EXERCISE INSTRUCTIONS: Exact copies of all entries are needed. Pictures are to be left out.

Before-and-after change data:
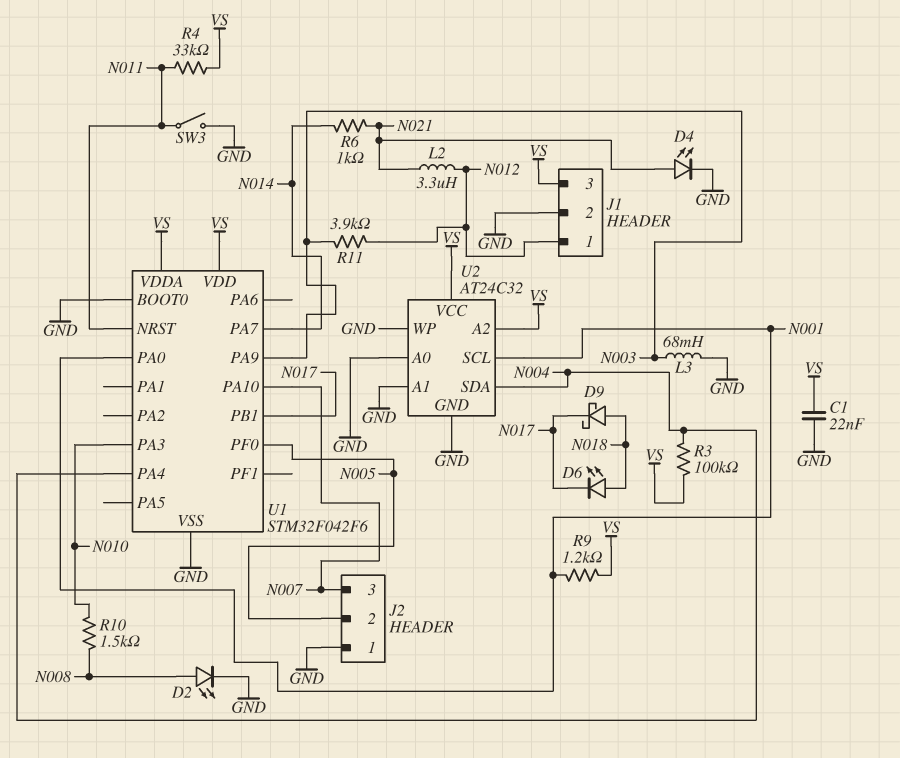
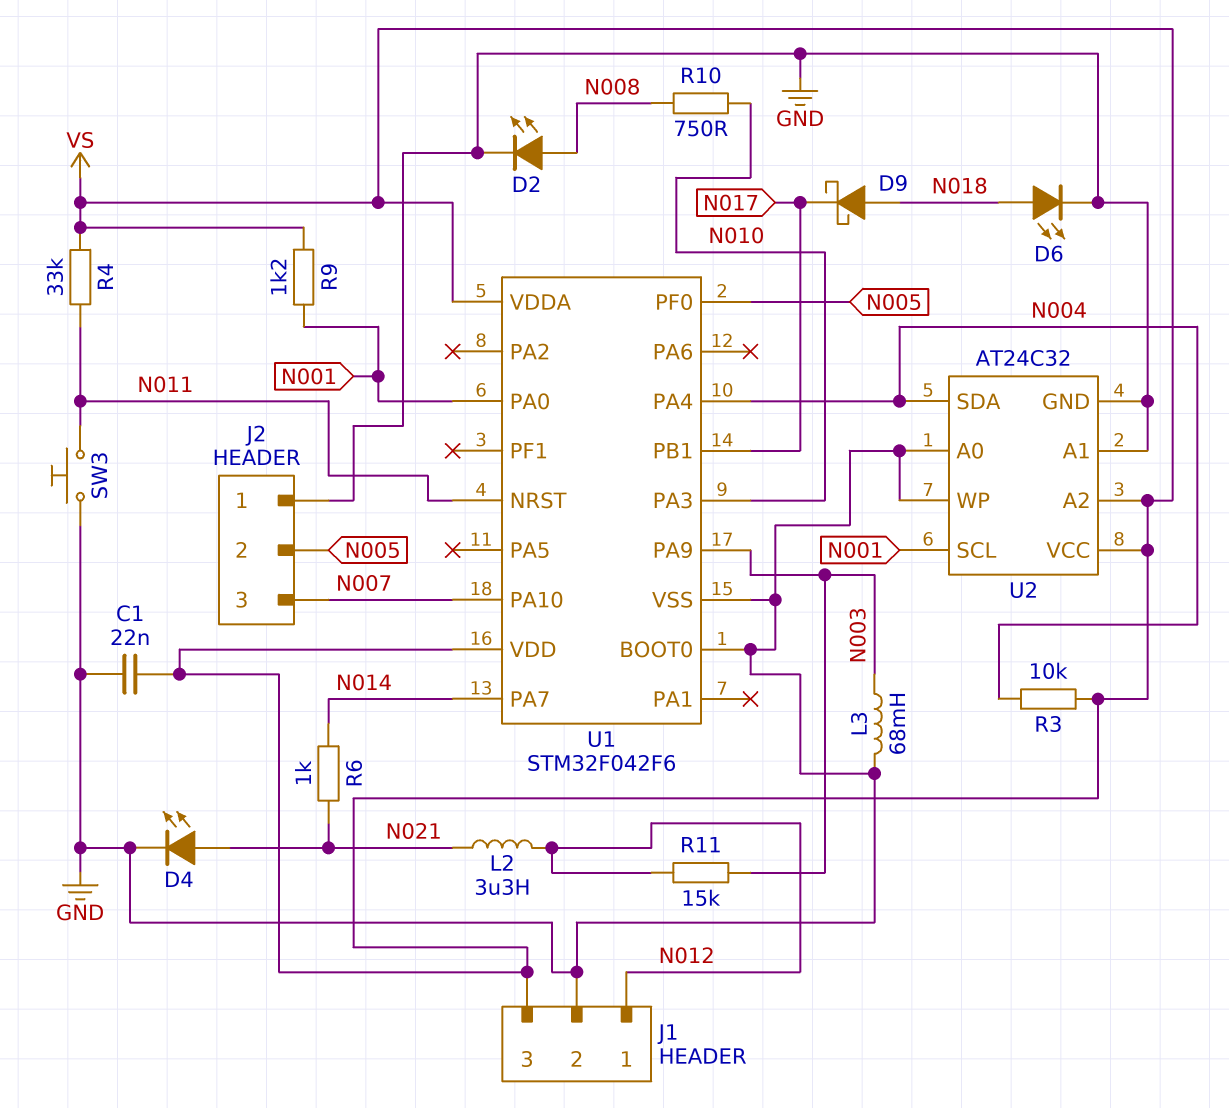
D6: LED (A N018, K N017) -> LED (A N018, K GND)
R3: 100k (N004, VS) -> 10k (N004, VS)
R10: 1.5k (N008, N010) -> 750 (N008, N010)
R11: 3.9k (N003, N012) -> 15k (N003, N012)
SW3: switch (GND, N011) -> button (GND, N011)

EXERCISE OUTPUT:
D6: LED (A N018, K N017) -> LED (A N018, K GND)
R3: 100k (N004, VS) -> 10k (N004, VS)
R10: 1.5k (N008, N010) -> 750 (N008, N010)
R11: 3.9k (N003, N012) -> 15k (N003, N012)
SW3: switch (GND, N011) -> button (GND, N011)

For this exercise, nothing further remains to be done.